Entries provided:
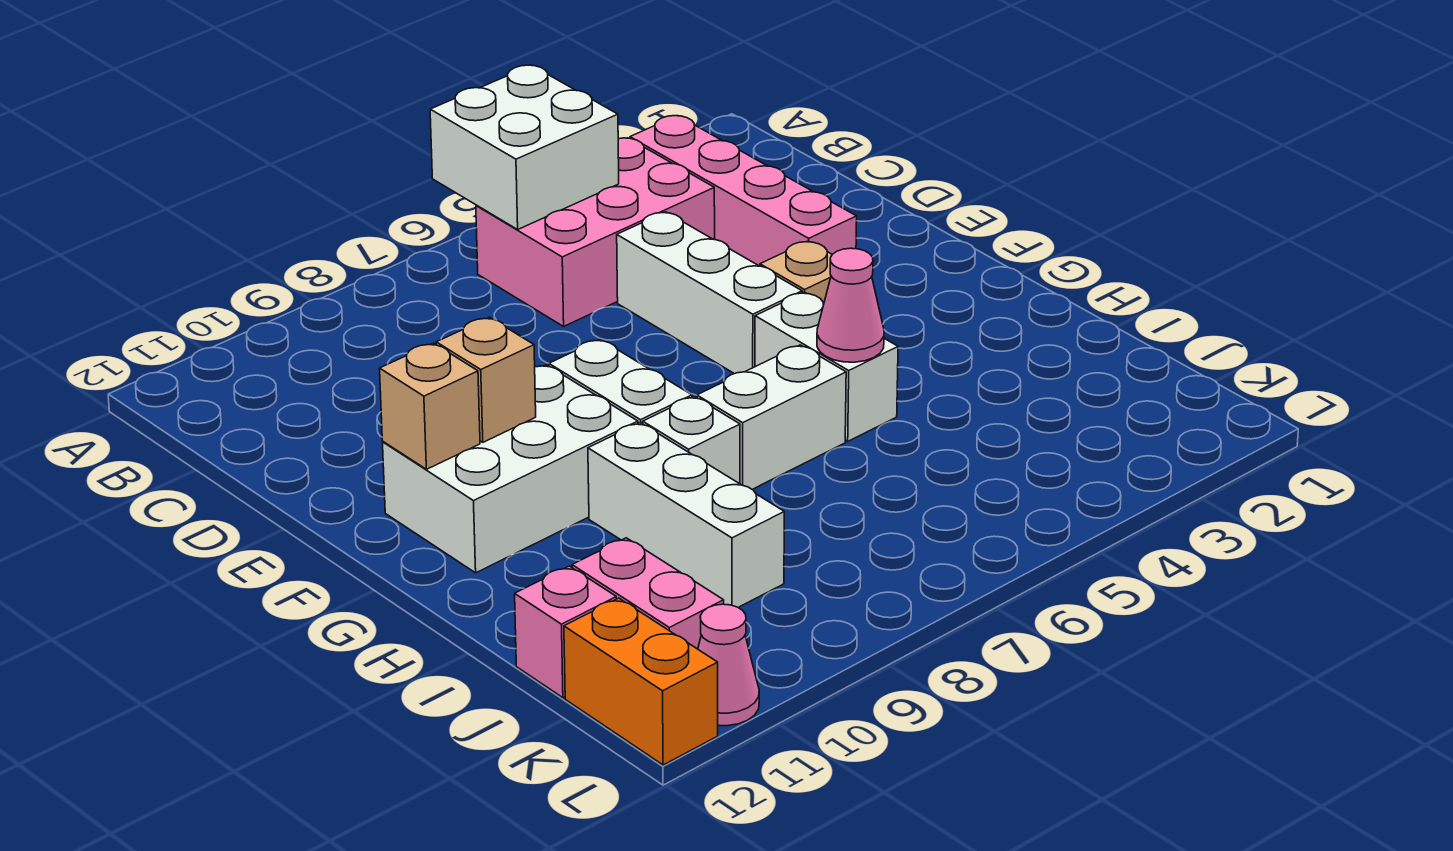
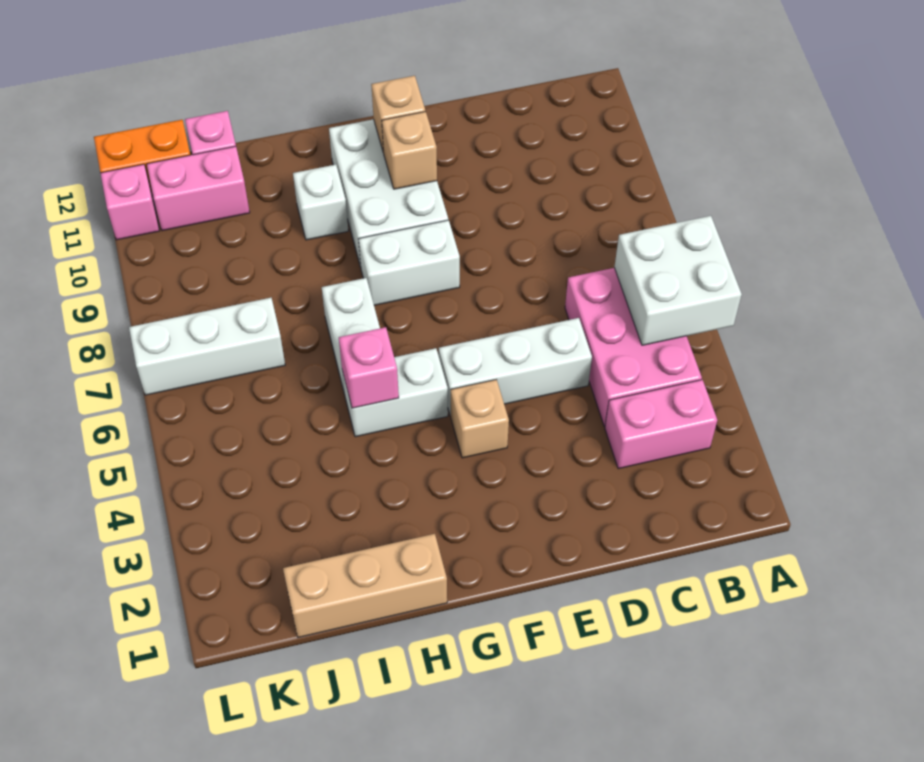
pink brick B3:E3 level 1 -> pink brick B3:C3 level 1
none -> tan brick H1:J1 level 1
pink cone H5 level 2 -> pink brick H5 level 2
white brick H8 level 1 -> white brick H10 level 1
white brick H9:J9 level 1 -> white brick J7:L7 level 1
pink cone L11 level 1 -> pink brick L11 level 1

Task: Look through the entries above. Copy out every line holding the word "cone".

Solution below:
pink cone H5 level 2 -> pink brick H5 level 2
pink cone L11 level 1 -> pink brick L11 level 1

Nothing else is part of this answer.